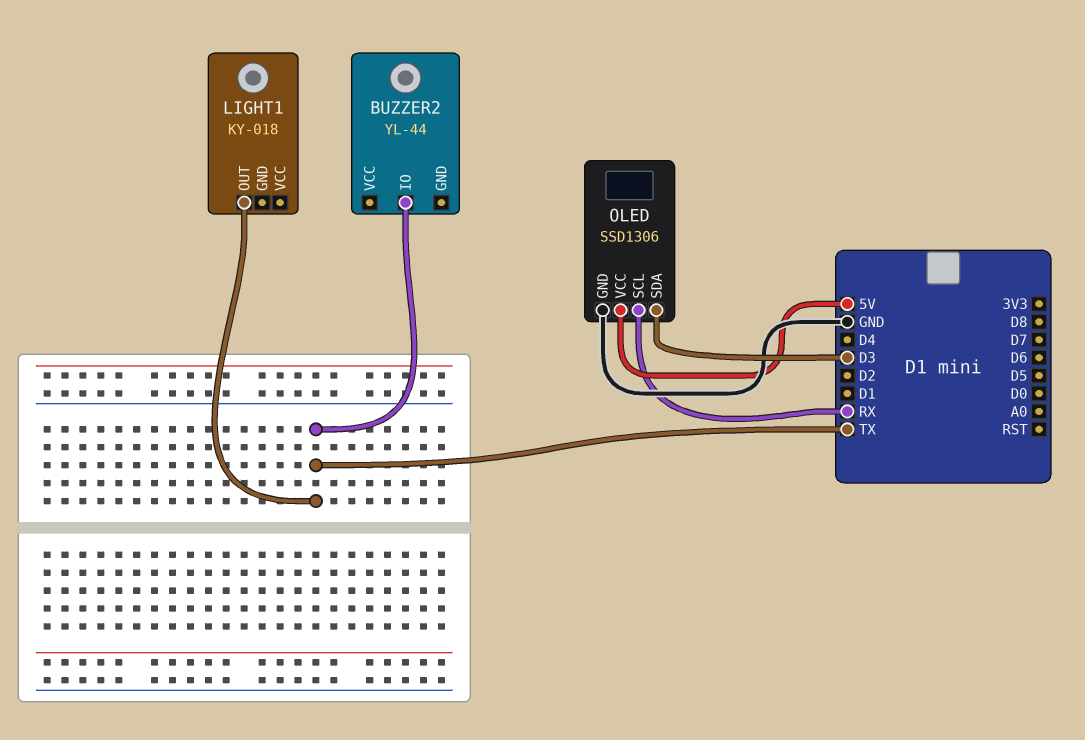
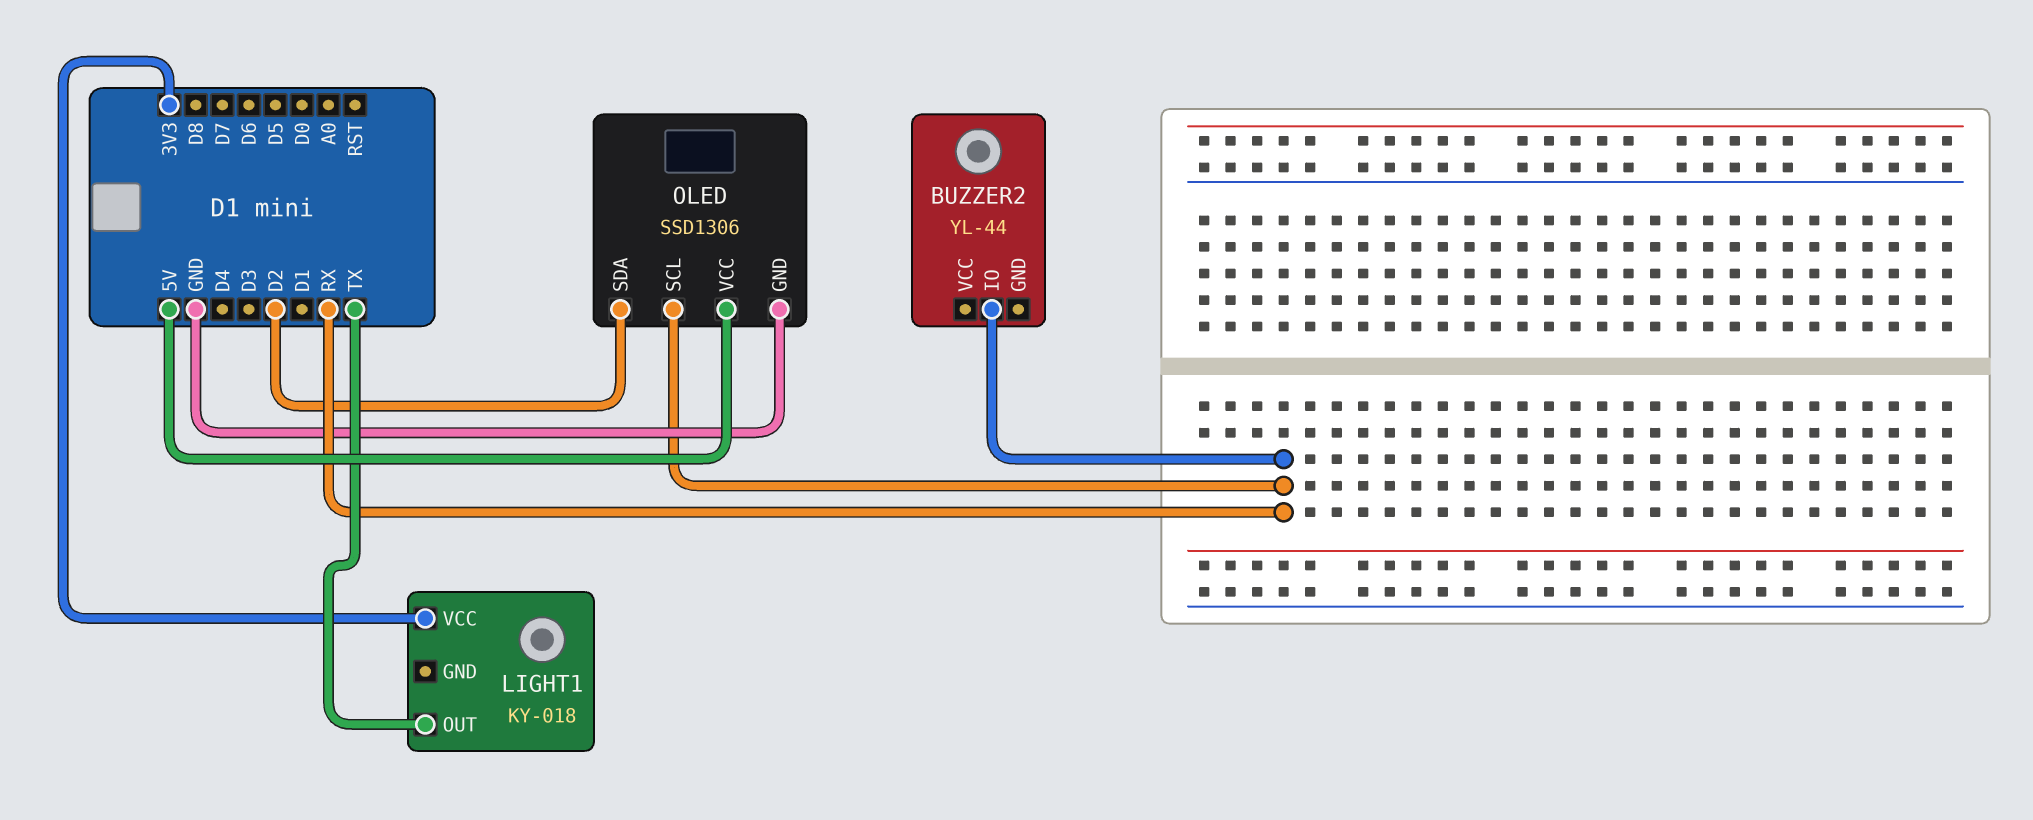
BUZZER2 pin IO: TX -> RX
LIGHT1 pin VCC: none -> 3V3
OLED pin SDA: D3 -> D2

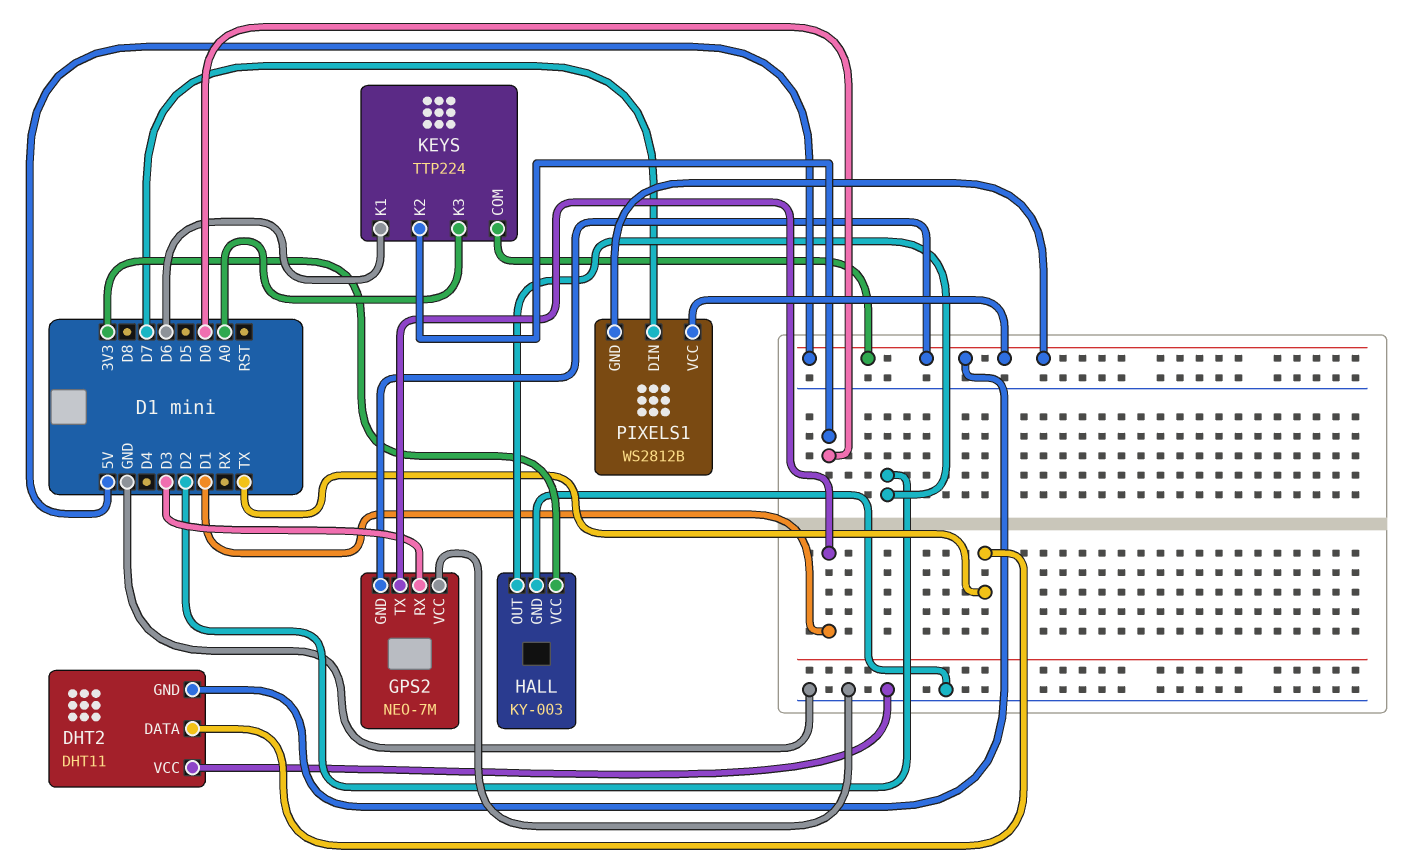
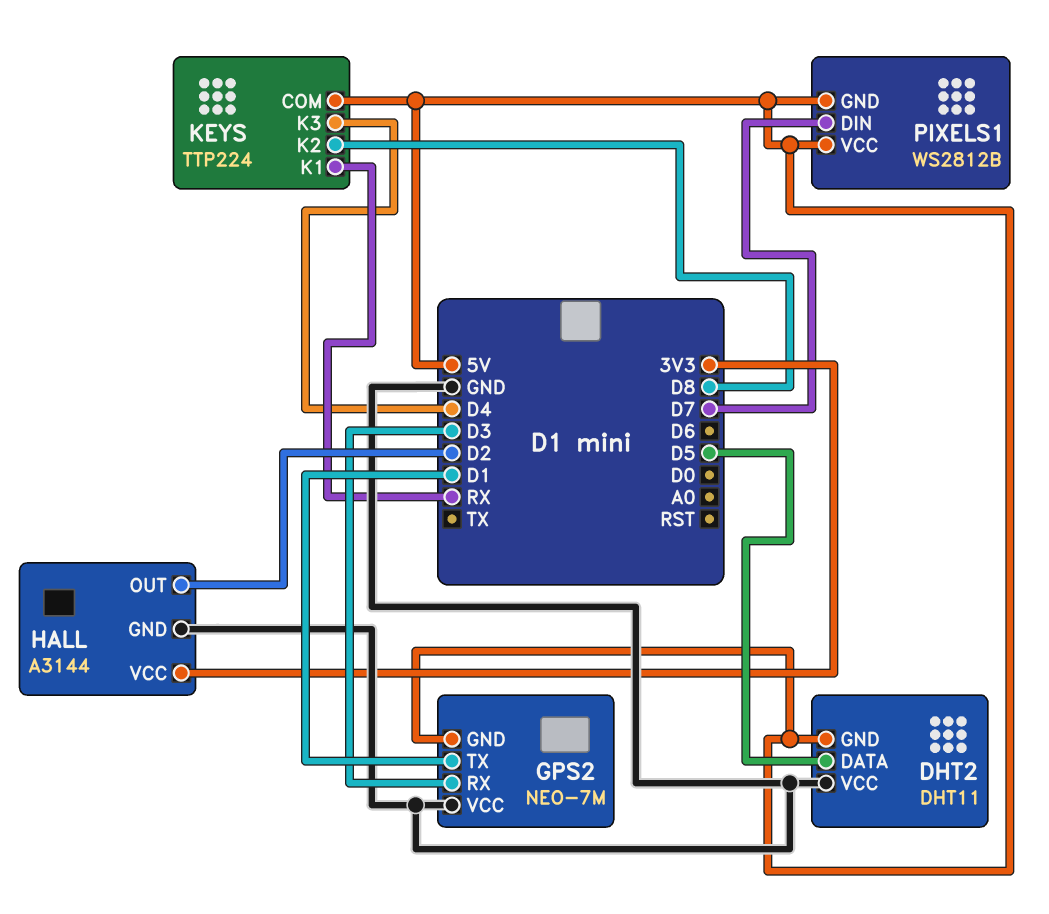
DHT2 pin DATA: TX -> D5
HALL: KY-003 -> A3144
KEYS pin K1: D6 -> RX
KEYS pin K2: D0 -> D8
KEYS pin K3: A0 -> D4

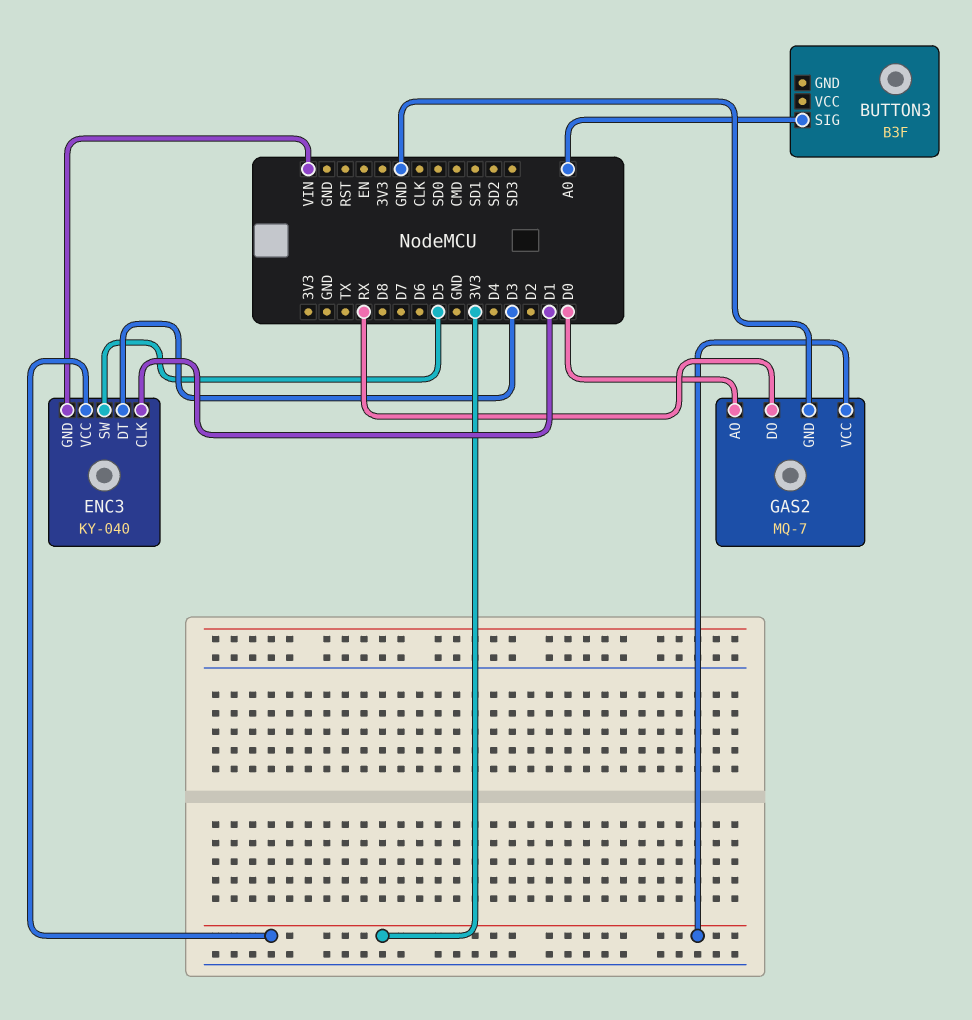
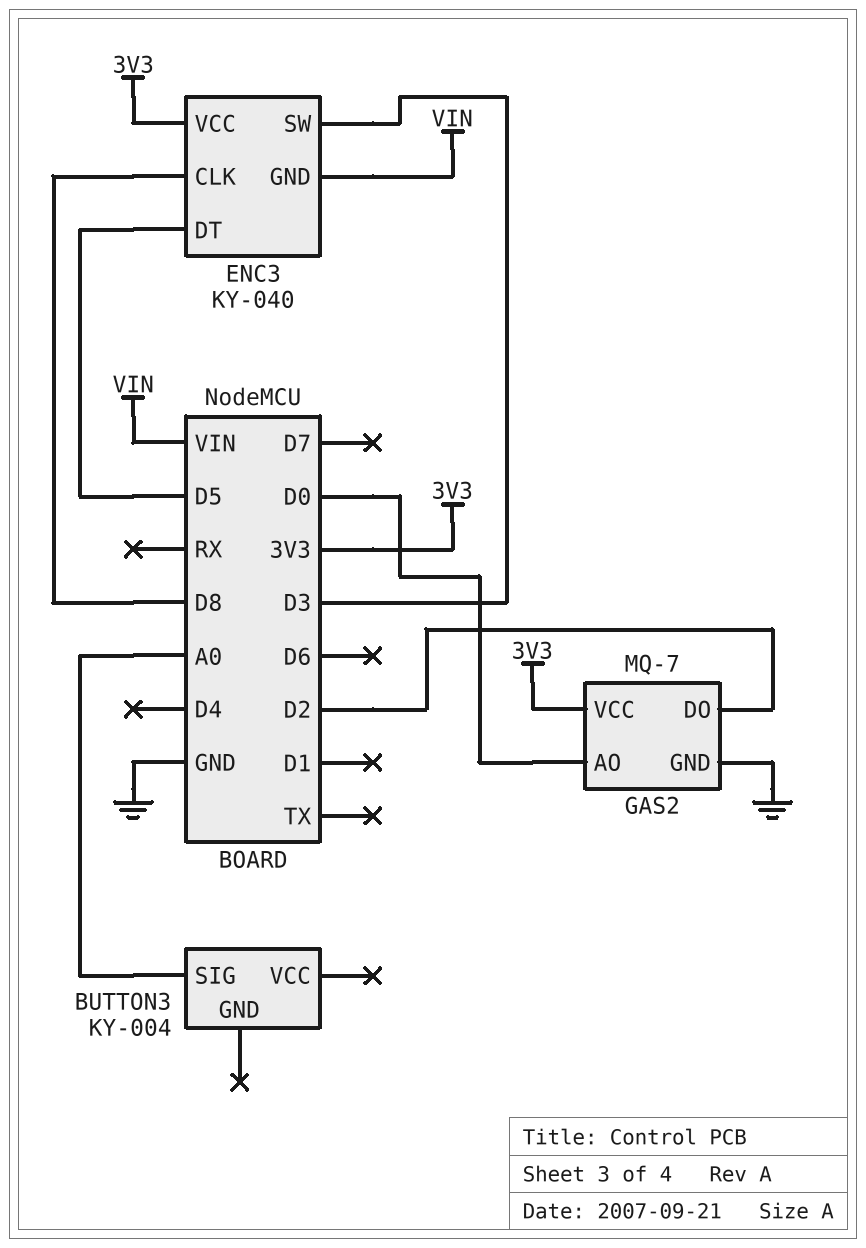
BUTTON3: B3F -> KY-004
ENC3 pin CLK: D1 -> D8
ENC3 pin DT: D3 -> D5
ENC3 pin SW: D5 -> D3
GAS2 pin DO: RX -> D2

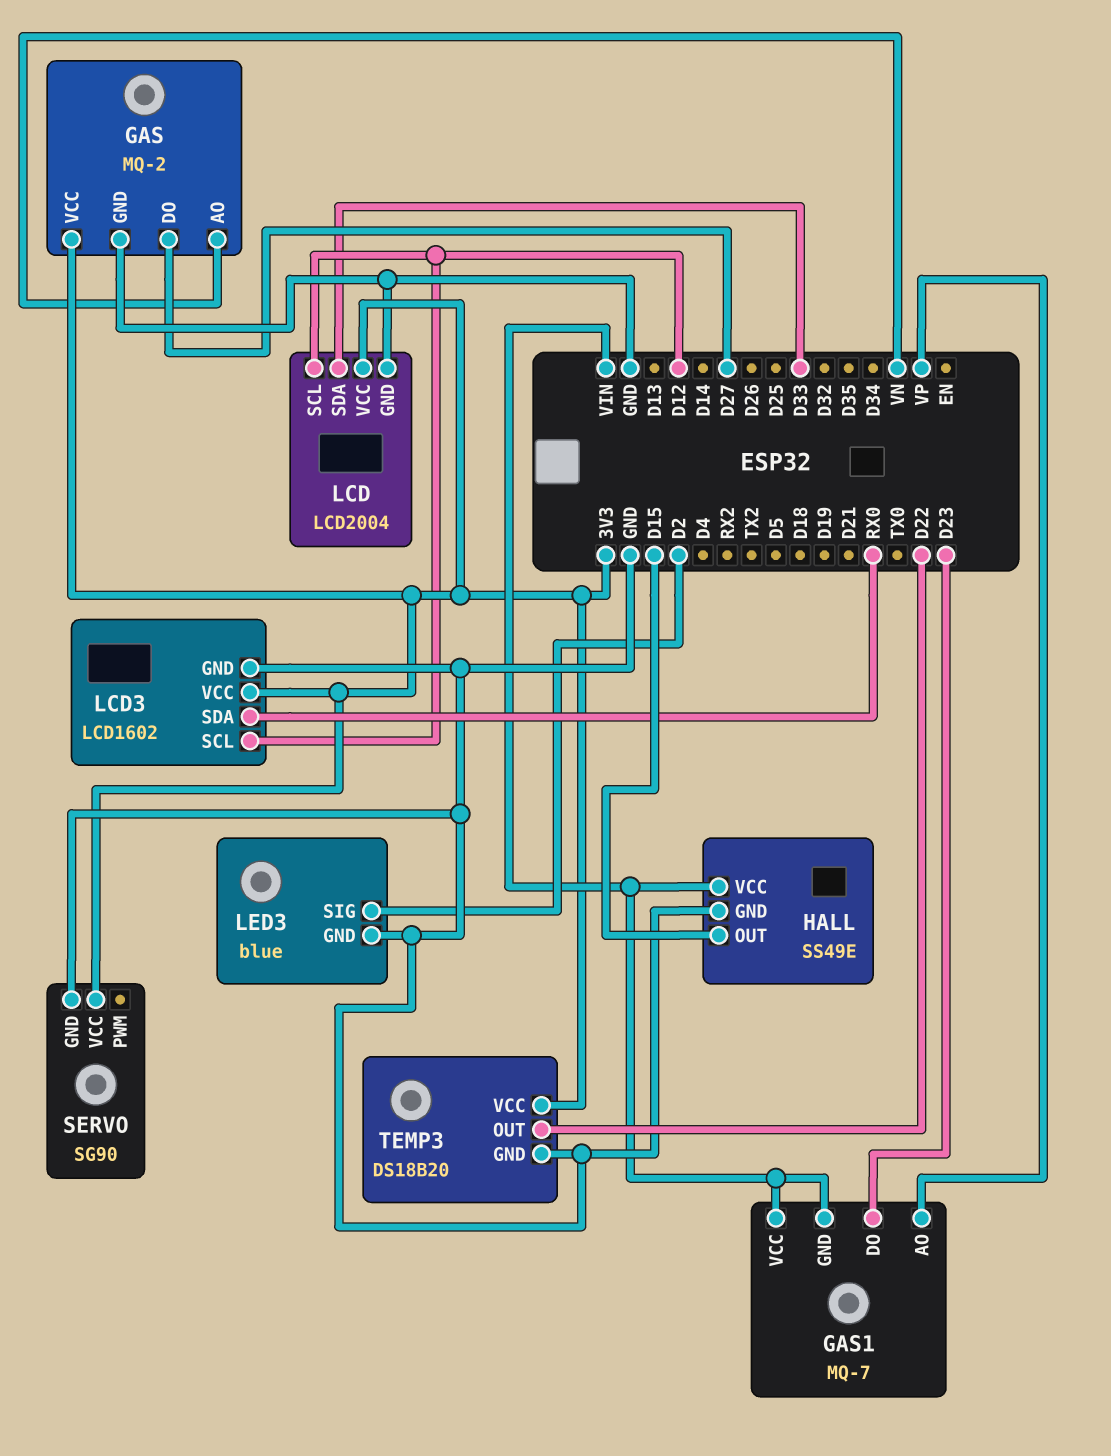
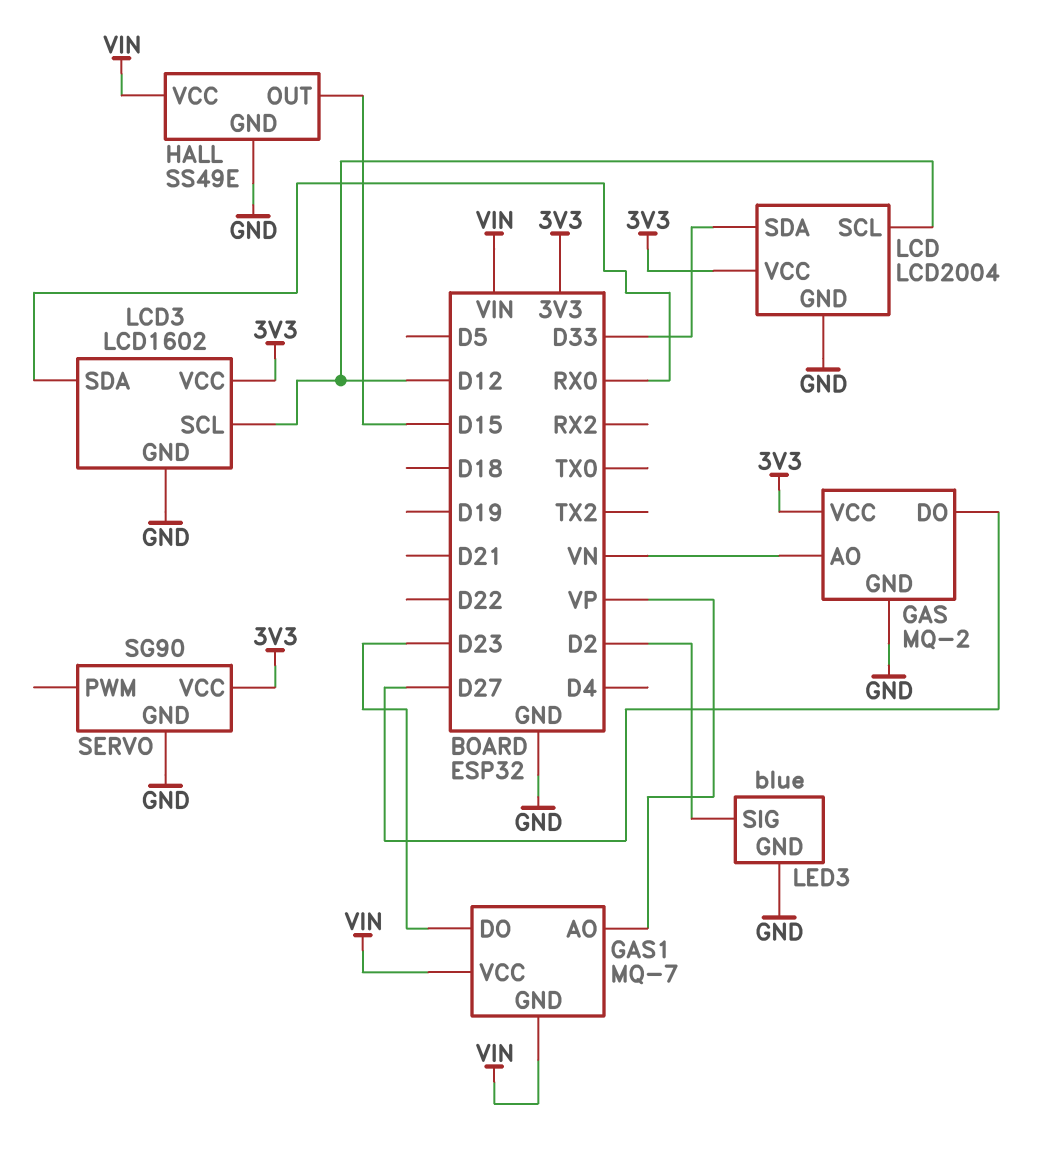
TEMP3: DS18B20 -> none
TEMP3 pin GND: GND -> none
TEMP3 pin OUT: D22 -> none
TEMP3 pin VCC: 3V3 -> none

──────

**Problem statement**
Transcribe exactly the lines from the one holding "KEYS pin K3: A0 -> D4" through the final line of the material above, both ends included; any pictures should be dropped.

**Result below**
KEYS pin K3: A0 -> D4

BUTTON3: B3F -> KY-004
ENC3 pin CLK: D1 -> D8
ENC3 pin DT: D3 -> D5
ENC3 pin SW: D5 -> D3
GAS2 pin DO: RX -> D2

TEMP3: DS18B20 -> none
TEMP3 pin GND: GND -> none
TEMP3 pin OUT: D22 -> none
TEMP3 pin VCC: 3V3 -> none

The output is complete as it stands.